▸ **Brief**: Could you retype the material, starting at its first line and ending with the line holding "(540, 459) = (724, 293): green", and keep the pictures out?
....
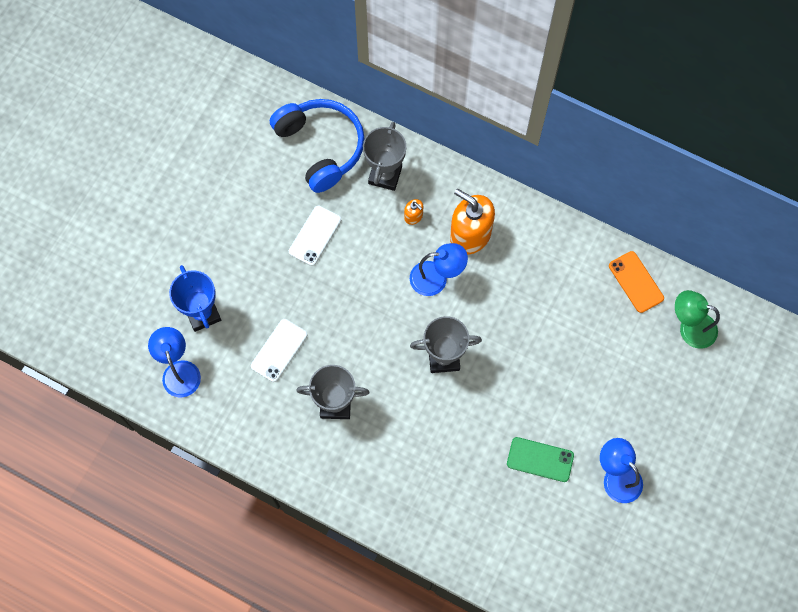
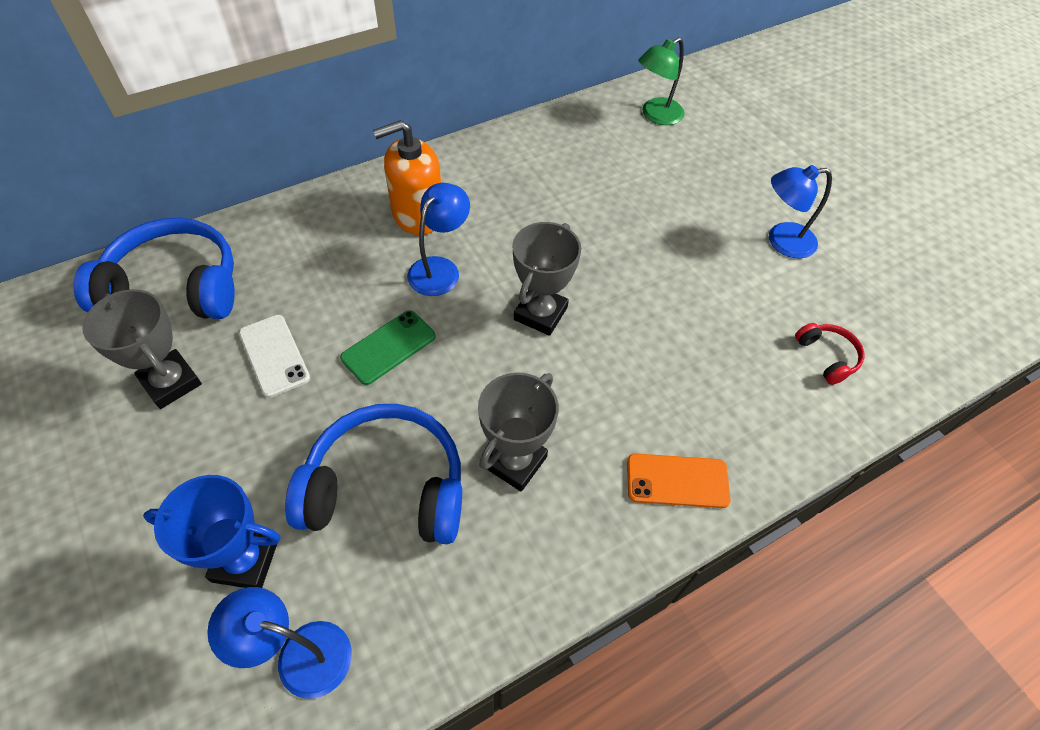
camera: 60 degrees left, 15 degrees down
(279, 350) = (386, 487): white phone -> blue headphones
(385, 175) = (275, 248): grey trophy -> grey trophy (171, 382)
(413, 216) = (348, 249): orange soap dispenser -> none
(530, 545) = (827, 356): none -> red headphones
(540, 459) = (724, 293): green phone -> green phone (388, 347)
(635, 282) = (580, 126): orange phone -> orange phone (677, 481)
....
▸ **Result**:
camera: 60 degrees left, 15 degrees down
(279, 350) = (386, 487): white phone -> blue headphones
(385, 175) = (275, 248): grey trophy -> grey trophy (171, 382)
(413, 216) = (348, 249): orange soap dispenser -> none
(530, 545) = (827, 356): none -> red headphones
(540, 459) = (724, 293): green phone -> green phone (388, 347)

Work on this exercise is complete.